INPUT DATA>
□ □ □ □

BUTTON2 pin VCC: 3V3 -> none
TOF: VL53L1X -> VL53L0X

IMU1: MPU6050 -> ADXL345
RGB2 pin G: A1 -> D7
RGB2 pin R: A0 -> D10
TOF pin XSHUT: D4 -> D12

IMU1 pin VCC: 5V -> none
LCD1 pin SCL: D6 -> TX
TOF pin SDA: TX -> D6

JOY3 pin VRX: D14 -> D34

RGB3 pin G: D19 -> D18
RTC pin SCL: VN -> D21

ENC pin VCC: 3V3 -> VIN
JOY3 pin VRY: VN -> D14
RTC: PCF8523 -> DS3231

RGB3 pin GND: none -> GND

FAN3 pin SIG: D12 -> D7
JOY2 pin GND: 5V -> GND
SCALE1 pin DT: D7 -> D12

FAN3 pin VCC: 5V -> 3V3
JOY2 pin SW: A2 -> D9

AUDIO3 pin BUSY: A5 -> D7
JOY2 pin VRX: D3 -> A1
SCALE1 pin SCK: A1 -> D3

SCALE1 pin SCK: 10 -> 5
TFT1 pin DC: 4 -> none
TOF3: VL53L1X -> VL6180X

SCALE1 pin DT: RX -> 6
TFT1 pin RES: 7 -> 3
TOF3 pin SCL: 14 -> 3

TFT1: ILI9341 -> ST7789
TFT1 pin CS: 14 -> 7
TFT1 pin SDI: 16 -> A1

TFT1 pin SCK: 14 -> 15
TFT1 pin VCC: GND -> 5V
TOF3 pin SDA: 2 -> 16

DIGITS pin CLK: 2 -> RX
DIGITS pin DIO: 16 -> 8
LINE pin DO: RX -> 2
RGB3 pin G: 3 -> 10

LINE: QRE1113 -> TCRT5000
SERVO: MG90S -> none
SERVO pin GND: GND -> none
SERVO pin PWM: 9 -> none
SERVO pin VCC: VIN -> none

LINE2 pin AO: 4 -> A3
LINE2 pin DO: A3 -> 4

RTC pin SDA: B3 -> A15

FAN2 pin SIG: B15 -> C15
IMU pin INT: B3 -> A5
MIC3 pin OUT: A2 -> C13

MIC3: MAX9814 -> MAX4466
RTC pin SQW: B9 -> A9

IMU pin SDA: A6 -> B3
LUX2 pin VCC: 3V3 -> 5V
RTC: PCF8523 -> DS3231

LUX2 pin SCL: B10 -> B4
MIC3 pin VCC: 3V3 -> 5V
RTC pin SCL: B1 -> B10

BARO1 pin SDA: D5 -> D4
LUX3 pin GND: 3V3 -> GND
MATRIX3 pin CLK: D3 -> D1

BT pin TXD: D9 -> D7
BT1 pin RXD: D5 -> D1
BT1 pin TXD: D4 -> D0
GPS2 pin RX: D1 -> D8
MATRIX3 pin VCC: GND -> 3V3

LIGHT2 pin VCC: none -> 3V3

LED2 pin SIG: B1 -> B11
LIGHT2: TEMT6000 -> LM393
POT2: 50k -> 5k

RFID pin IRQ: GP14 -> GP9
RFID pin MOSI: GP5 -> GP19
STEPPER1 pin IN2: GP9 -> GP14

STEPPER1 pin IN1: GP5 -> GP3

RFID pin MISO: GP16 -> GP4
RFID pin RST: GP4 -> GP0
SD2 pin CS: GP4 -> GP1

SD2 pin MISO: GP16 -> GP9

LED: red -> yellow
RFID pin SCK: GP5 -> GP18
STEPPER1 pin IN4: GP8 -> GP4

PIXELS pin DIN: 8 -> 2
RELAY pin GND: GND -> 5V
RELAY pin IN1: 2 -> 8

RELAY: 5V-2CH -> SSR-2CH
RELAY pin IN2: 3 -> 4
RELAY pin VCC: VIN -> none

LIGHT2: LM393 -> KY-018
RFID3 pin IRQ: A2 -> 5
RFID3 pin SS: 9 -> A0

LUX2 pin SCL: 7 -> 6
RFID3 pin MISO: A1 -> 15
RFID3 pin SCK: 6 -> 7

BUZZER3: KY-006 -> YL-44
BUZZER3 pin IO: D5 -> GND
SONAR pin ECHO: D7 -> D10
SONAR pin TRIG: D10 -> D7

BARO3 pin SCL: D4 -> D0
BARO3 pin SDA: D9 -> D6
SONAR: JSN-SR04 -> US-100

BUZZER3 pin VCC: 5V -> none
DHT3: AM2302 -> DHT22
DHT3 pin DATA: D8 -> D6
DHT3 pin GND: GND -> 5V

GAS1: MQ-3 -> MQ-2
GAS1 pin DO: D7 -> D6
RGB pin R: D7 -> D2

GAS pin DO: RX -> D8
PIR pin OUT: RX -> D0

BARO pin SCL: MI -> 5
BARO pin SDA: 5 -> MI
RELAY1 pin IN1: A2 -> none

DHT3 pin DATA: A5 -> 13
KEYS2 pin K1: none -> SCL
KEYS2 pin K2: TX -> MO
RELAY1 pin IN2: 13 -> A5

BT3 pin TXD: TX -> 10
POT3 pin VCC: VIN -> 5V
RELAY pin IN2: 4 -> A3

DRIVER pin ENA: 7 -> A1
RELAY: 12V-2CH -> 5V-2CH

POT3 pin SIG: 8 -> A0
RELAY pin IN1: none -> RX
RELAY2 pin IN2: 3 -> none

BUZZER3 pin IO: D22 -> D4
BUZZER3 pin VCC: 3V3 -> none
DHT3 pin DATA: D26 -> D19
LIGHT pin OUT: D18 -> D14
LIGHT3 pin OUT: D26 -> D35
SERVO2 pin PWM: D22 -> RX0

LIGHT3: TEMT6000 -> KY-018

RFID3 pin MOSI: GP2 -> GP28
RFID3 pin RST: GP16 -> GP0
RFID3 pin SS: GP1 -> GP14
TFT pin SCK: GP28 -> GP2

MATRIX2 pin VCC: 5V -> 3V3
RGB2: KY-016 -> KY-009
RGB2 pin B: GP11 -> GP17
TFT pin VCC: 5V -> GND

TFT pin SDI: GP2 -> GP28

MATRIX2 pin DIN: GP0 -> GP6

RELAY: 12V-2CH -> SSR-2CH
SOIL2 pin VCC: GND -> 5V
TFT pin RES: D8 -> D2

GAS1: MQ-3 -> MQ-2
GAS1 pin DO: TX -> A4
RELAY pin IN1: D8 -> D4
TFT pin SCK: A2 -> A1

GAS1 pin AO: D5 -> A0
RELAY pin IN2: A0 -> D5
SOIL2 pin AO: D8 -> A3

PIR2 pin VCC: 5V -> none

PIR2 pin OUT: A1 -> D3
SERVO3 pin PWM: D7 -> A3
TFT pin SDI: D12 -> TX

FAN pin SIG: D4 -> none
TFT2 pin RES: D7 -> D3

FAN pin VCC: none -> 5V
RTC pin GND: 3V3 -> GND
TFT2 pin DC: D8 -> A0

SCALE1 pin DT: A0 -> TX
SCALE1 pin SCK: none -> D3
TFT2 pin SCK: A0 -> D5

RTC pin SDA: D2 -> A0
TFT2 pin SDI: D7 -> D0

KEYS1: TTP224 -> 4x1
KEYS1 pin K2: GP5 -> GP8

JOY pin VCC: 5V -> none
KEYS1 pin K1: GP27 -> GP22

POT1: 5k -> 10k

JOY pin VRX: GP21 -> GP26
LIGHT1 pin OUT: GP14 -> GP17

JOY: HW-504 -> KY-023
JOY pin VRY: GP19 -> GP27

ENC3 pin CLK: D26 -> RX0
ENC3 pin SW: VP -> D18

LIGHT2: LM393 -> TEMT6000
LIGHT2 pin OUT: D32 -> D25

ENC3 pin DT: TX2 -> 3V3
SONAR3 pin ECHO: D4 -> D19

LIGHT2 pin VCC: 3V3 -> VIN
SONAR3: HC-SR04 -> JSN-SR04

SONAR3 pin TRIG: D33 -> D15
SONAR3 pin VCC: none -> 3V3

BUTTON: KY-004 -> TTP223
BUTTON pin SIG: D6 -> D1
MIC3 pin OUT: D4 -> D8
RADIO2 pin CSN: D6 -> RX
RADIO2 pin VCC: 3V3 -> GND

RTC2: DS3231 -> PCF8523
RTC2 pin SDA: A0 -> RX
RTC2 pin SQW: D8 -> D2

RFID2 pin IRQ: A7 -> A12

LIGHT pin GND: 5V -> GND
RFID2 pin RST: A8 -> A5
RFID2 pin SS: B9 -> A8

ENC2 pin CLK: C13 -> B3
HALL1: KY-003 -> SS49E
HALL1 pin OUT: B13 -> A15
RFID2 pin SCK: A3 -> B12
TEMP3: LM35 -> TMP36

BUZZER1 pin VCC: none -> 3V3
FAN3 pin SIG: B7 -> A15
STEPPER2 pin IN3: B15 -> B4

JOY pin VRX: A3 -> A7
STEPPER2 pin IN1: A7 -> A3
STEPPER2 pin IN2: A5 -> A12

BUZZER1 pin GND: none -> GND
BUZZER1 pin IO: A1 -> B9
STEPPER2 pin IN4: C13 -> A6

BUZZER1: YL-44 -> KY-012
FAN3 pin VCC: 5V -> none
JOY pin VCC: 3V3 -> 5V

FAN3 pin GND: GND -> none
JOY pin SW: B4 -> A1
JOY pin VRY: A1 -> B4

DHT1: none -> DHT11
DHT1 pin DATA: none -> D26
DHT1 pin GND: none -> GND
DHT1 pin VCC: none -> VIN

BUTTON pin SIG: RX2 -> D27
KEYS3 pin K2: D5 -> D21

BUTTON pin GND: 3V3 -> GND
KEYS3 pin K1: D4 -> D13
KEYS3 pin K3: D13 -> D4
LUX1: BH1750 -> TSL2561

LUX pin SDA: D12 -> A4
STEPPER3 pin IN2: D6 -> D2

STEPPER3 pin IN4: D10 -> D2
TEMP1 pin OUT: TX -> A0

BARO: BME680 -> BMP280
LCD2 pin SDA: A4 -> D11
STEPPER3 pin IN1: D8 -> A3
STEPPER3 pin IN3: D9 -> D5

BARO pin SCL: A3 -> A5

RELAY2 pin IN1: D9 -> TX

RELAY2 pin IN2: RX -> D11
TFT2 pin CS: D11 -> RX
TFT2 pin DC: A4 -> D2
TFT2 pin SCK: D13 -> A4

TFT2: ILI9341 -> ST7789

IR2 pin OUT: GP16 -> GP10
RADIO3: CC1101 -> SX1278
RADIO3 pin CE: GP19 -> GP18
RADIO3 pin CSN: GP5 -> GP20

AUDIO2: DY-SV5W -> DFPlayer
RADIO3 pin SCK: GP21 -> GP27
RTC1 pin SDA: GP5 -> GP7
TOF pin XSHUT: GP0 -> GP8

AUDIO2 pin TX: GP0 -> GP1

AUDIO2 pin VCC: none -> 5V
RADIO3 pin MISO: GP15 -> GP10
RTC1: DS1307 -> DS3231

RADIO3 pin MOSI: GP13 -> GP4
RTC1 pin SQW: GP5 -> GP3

□ □ □ □

TASK BRIEF> The output must consist solely of the lines from the first line of the records through the line containing "AUDIO3 pin BUSY: A5 -> D7", reproduced exactly.

WRITTEN SOLUTION>
BUTTON2 pin VCC: 3V3 -> none
TOF: VL53L1X -> VL53L0X

IMU1: MPU6050 -> ADXL345
RGB2 pin G: A1 -> D7
RGB2 pin R: A0 -> D10
TOF pin XSHUT: D4 -> D12

IMU1 pin VCC: 5V -> none
LCD1 pin SCL: D6 -> TX
TOF pin SDA: TX -> D6

JOY3 pin VRX: D14 -> D34

RGB3 pin G: D19 -> D18
RTC pin SCL: VN -> D21

ENC pin VCC: 3V3 -> VIN
JOY3 pin VRY: VN -> D14
RTC: PCF8523 -> DS3231

RGB3 pin GND: none -> GND

FAN3 pin SIG: D12 -> D7
JOY2 pin GND: 5V -> GND
SCALE1 pin DT: D7 -> D12

FAN3 pin VCC: 5V -> 3V3
JOY2 pin SW: A2 -> D9

AUDIO3 pin BUSY: A5 -> D7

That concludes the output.